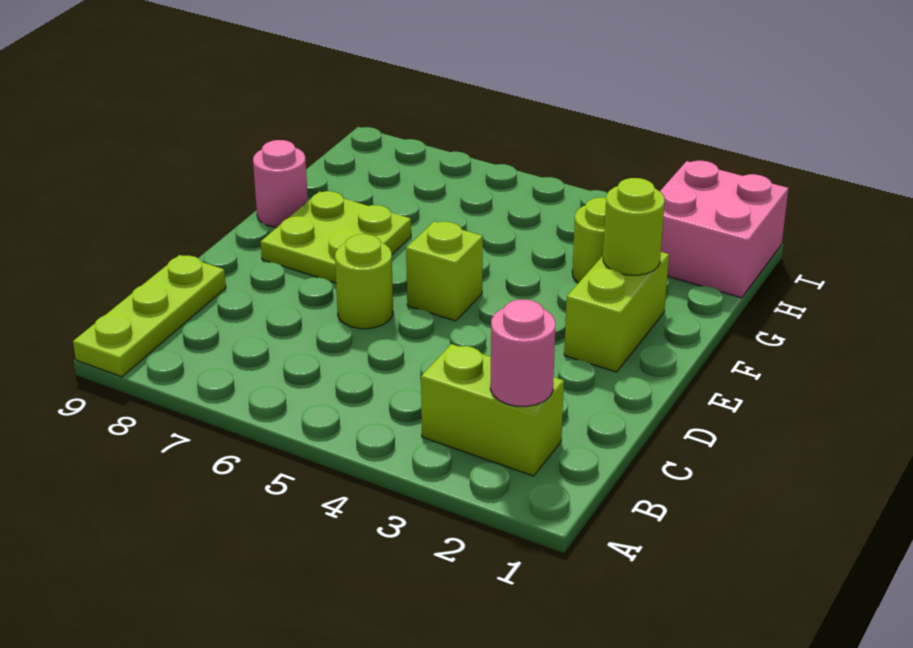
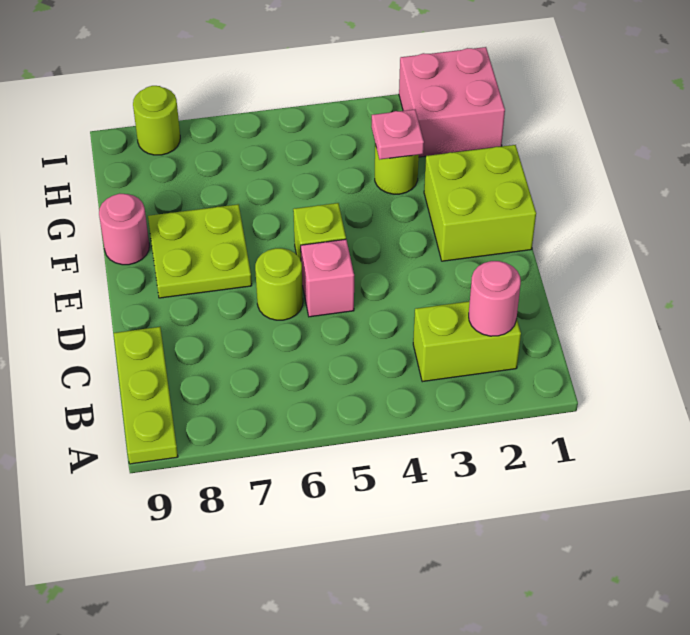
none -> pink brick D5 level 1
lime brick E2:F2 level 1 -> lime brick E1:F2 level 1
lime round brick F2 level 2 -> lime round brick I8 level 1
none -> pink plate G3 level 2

________________________________________

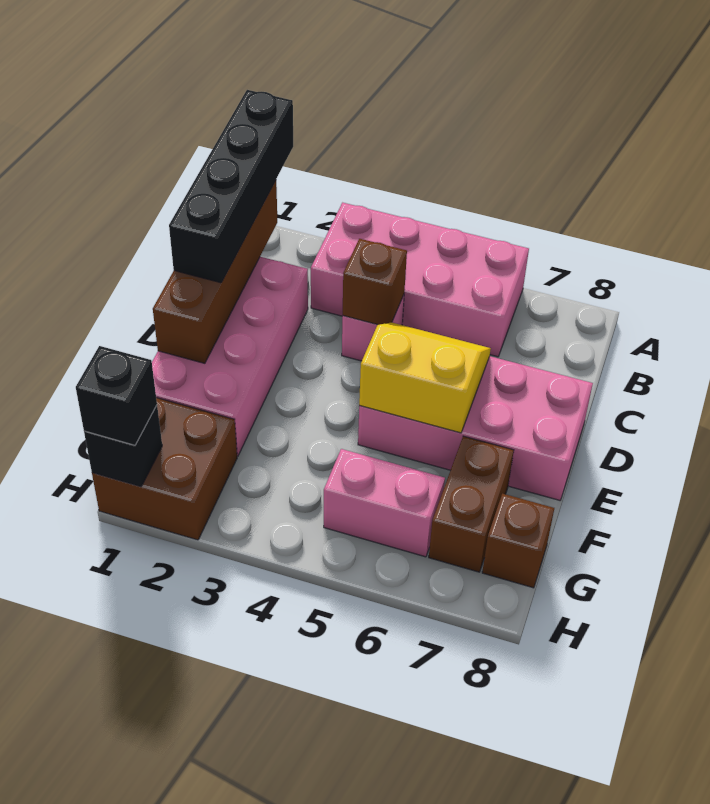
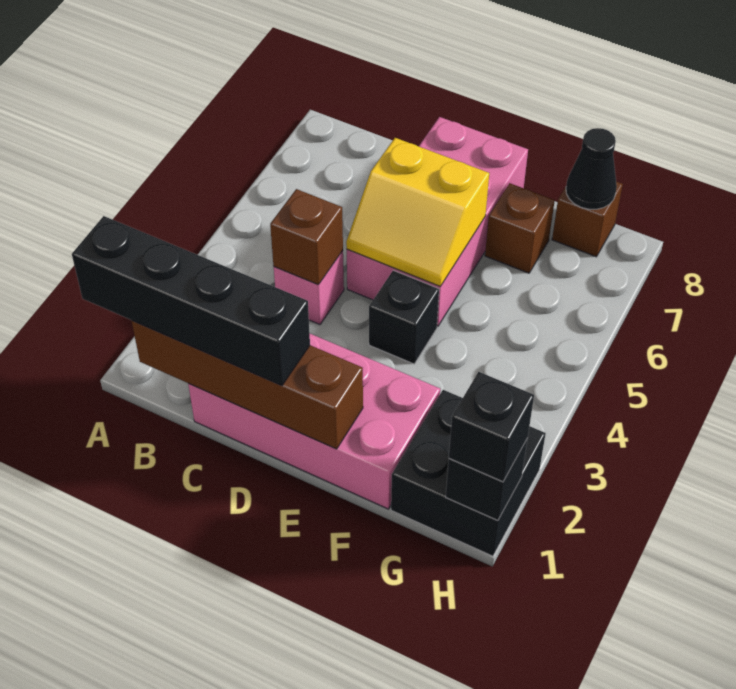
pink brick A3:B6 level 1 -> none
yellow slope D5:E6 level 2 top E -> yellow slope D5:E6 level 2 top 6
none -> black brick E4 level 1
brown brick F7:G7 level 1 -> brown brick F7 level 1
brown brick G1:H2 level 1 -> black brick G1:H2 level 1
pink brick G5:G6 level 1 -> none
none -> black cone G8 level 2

________________________________________

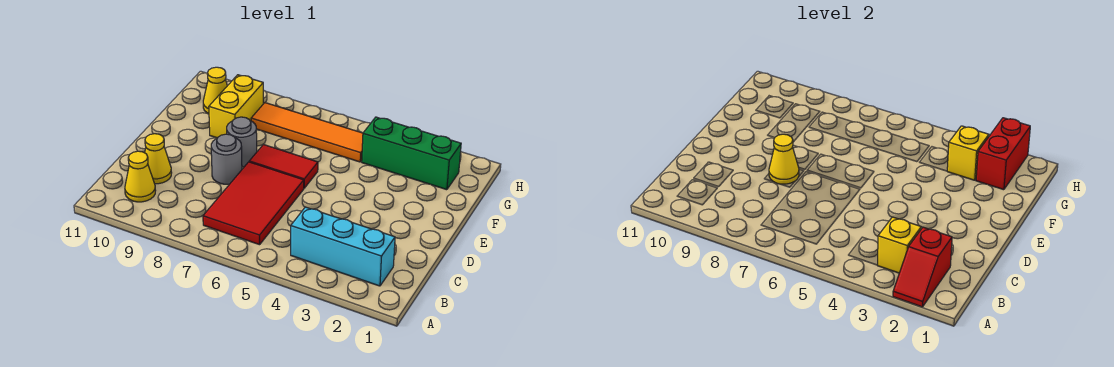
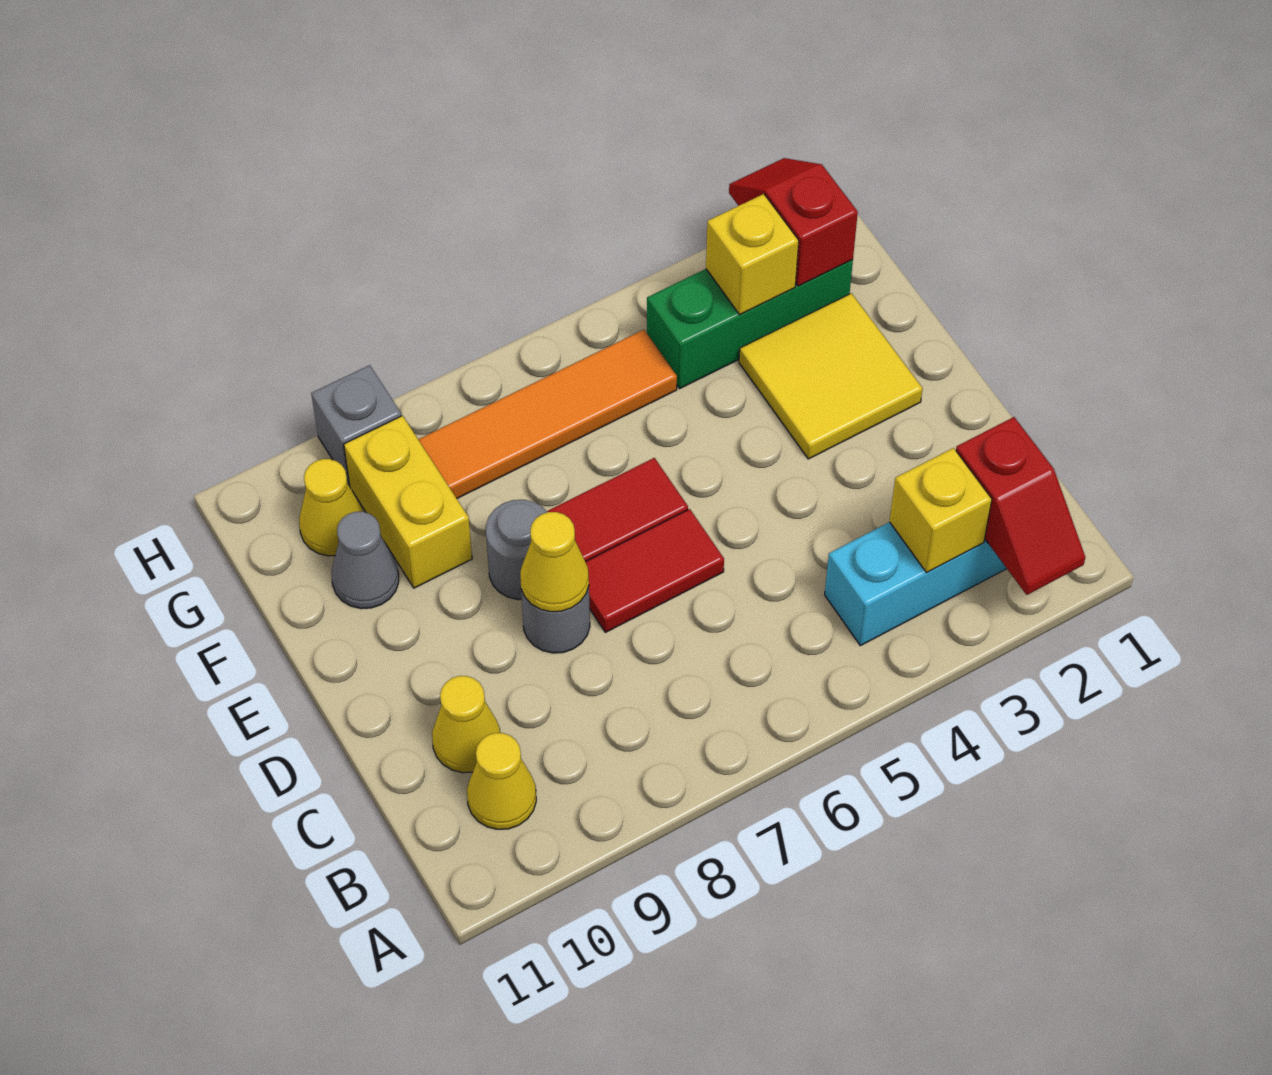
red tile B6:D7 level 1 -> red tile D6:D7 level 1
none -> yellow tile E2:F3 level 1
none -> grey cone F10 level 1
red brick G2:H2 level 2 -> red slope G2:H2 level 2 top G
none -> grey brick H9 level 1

________________________________________

- **WORK ORDER**: Beginning with the line containing "none -> pink brick D5 level 1" and ending with the line containing "none -> pink plate G3 level 2", extract those lines exactly from the listing above, and only those.

- **TASK SOLUTION**:
none -> pink brick D5 level 1
lime brick E2:F2 level 1 -> lime brick E1:F2 level 1
lime round brick F2 level 2 -> lime round brick I8 level 1
none -> pink plate G3 level 2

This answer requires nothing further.